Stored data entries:
********************
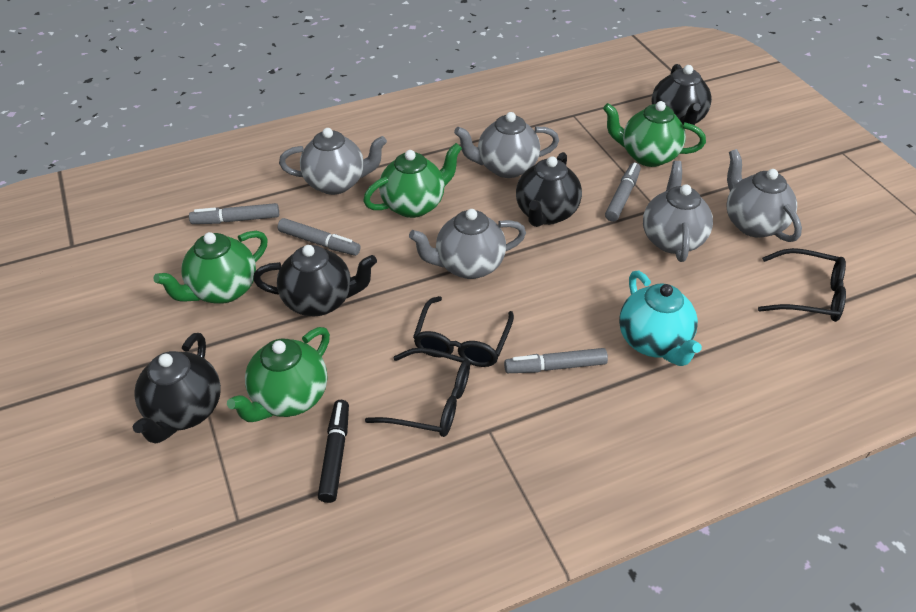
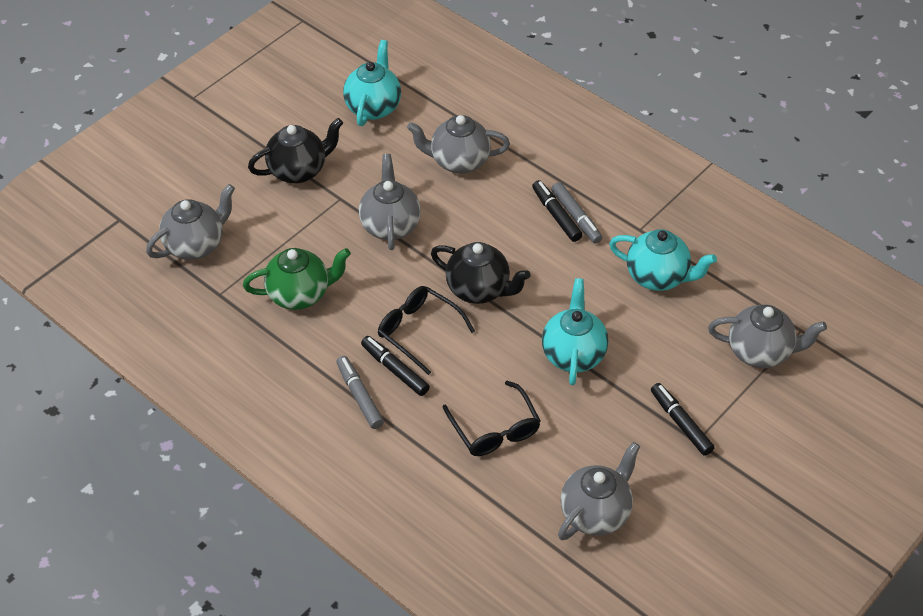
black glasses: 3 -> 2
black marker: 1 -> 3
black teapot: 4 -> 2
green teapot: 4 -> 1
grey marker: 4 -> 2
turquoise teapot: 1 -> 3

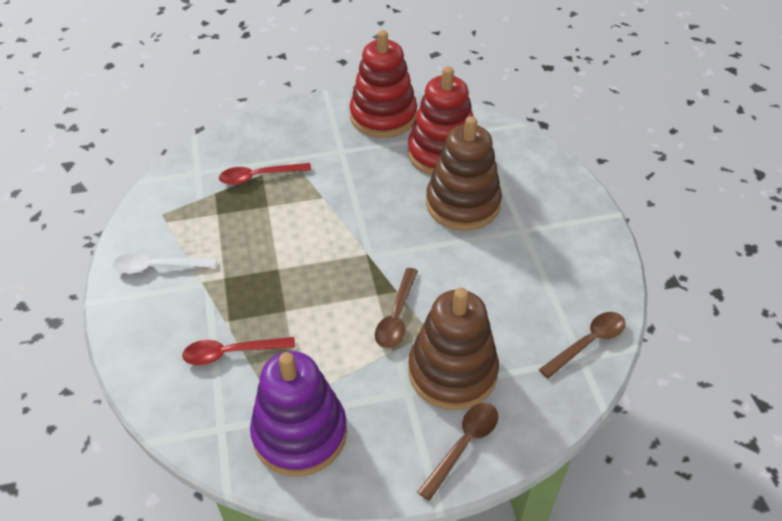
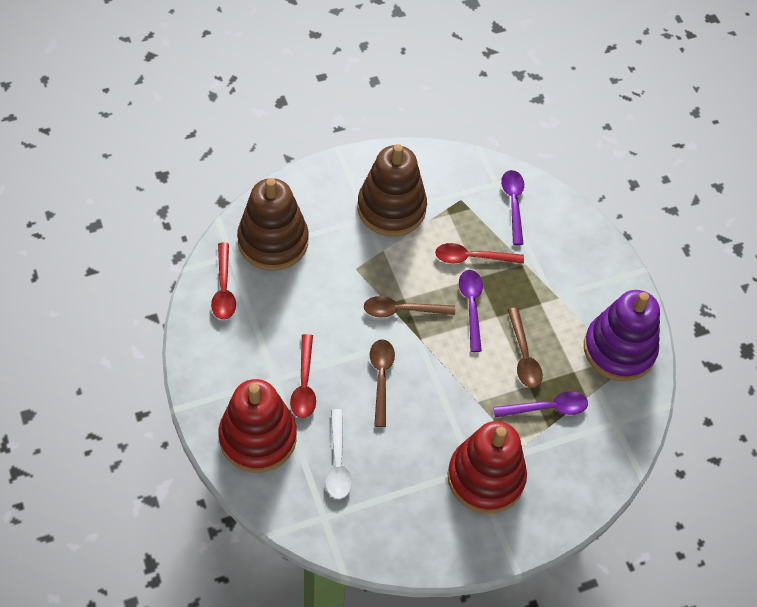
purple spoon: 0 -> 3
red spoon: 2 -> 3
********************
- _Work instruction_
Only lines with the word "black" are wanted; pull each of them from the records.

- _Solution below_
black glasses: 3 -> 2
black marker: 1 -> 3
black teapot: 4 -> 2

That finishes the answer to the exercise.